Instructions for the task
Reproduce only the lines that run from the line containing "duzafo (grey) [603, 189]" to the end of the entries below, exactly as they stand.

*** Opening of Data to process ***

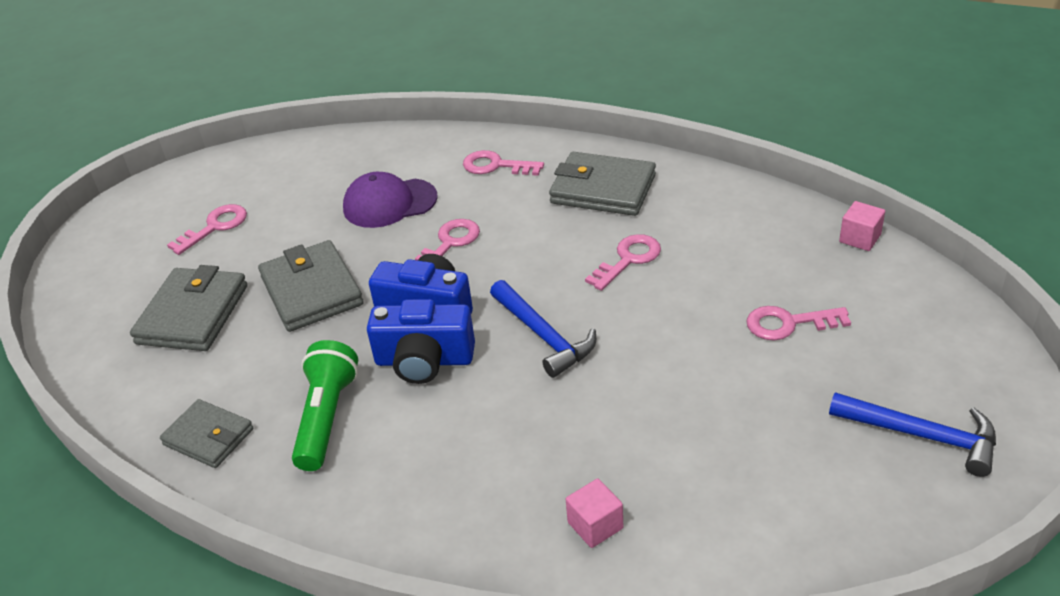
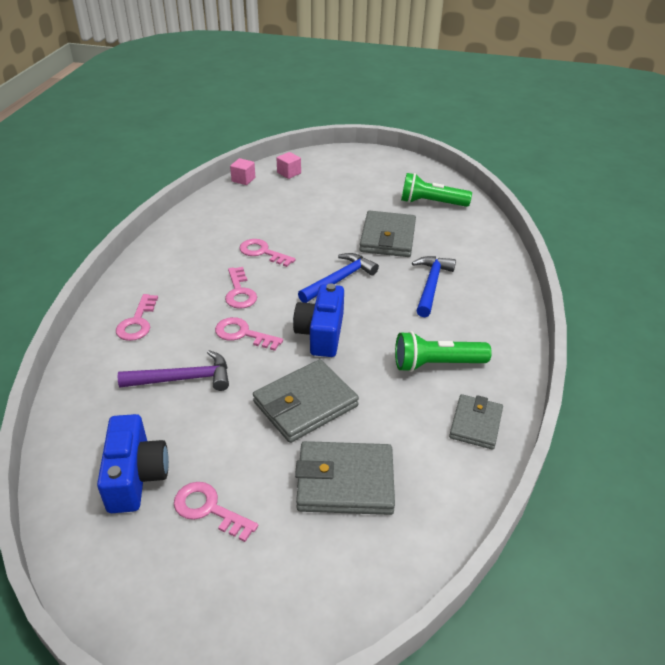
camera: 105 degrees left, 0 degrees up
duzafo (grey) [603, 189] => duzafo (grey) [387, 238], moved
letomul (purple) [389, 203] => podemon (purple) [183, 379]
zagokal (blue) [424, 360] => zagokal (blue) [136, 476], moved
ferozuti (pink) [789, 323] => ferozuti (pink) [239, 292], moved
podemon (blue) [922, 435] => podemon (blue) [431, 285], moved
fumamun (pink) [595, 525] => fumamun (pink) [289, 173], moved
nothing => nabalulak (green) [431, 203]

*** Close of Data to process ***

Solved exercise
duzafo (grey) [603, 189] => duzafo (grey) [387, 238], moved
letomul (purple) [389, 203] => podemon (purple) [183, 379]
zagokal (blue) [424, 360] => zagokal (blue) [136, 476], moved
ferozuti (pink) [789, 323] => ferozuti (pink) [239, 292], moved
podemon (blue) [922, 435] => podemon (blue) [431, 285], moved
fumamun (pink) [595, 525] => fumamun (pink) [289, 173], moved
nothing => nabalulak (green) [431, 203]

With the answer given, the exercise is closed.